**Exercise objective**
Reproduce each record below in full, word for word, without images.
○ ○ ○
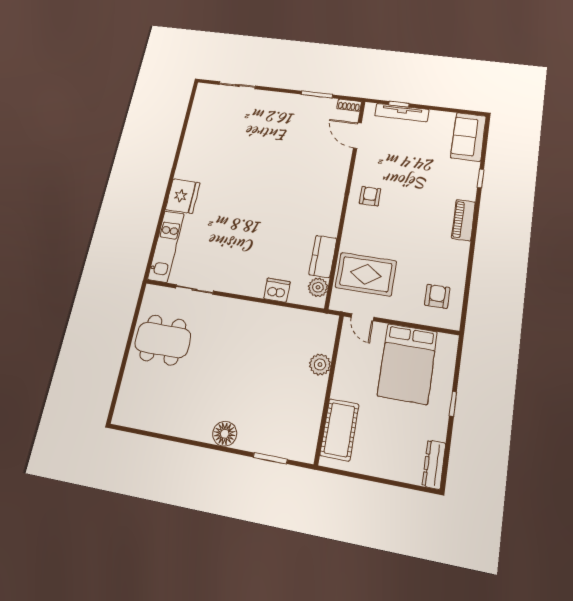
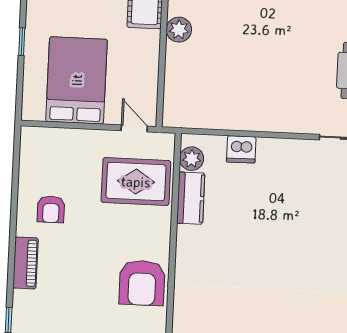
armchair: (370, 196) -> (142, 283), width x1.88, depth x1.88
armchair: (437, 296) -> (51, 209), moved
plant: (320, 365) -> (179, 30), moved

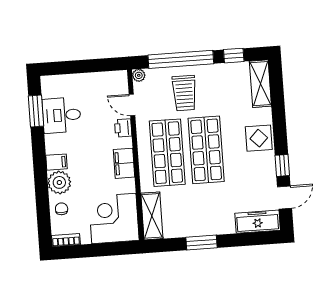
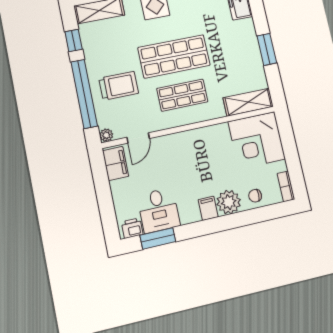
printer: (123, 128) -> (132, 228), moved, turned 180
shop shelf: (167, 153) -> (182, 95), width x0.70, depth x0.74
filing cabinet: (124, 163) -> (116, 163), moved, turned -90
○ ○ ○
**Finished exercise**
armchair: (370, 196) -> (142, 283), width x1.88, depth x1.88
armchair: (437, 296) -> (51, 209), moved
plant: (320, 365) -> (179, 30), moved

printer: (123, 128) -> (132, 228), moved, turned 180
shop shelf: (167, 153) -> (182, 95), width x0.70, depth x0.74
filing cabinet: (124, 163) -> (116, 163), moved, turned -90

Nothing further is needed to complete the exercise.